++++ Material for the task ++++

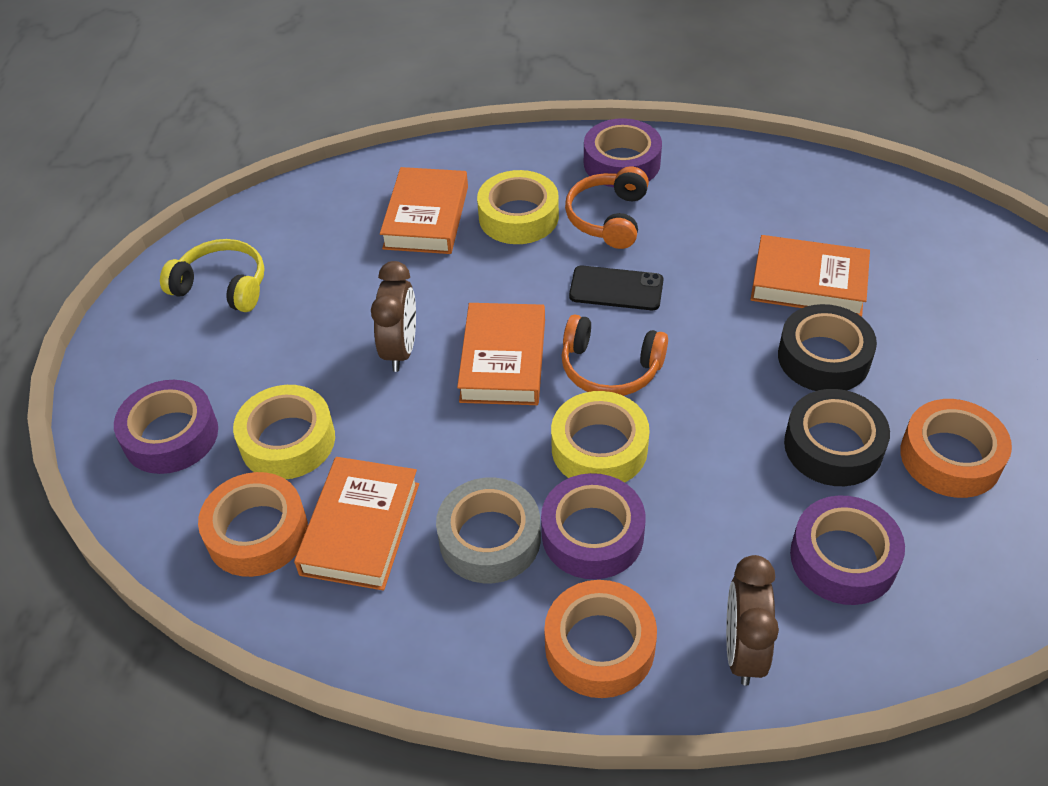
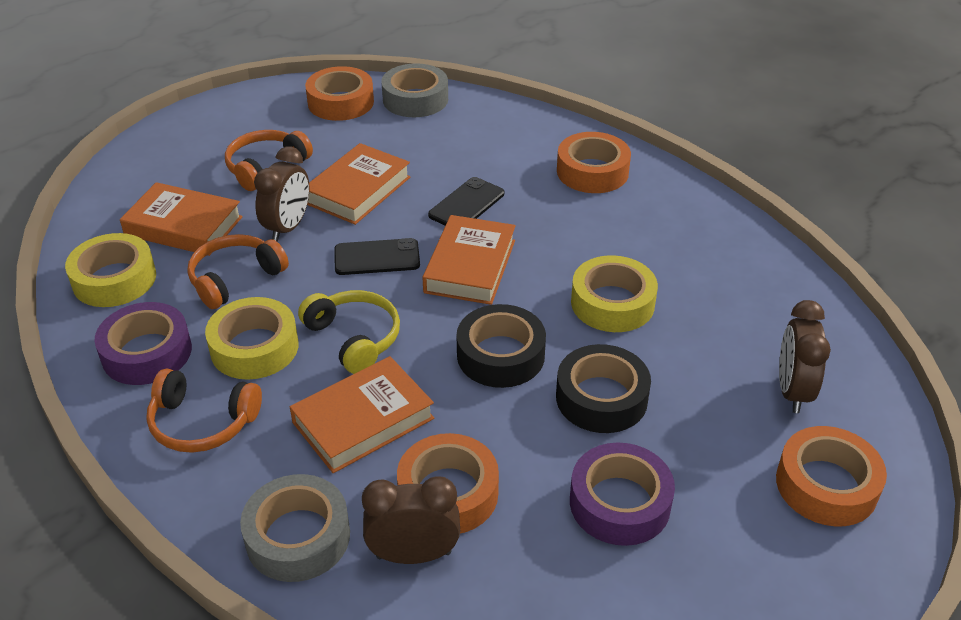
black phone: 1 -> 2
brown clock: 2 -> 3
grey tape: 1 -> 2
orange headphones: 2 -> 3
orange tape: 3 -> 4
purple tape: 4 -> 2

++++

- **Exercise brief**: Nothing but the lines from the line containing "orange headphones: 2 -> 3" through the final line of the entries should appear in your answer, copied exactly.

- **Task solution**:
orange headphones: 2 -> 3
orange tape: 3 -> 4
purple tape: 4 -> 2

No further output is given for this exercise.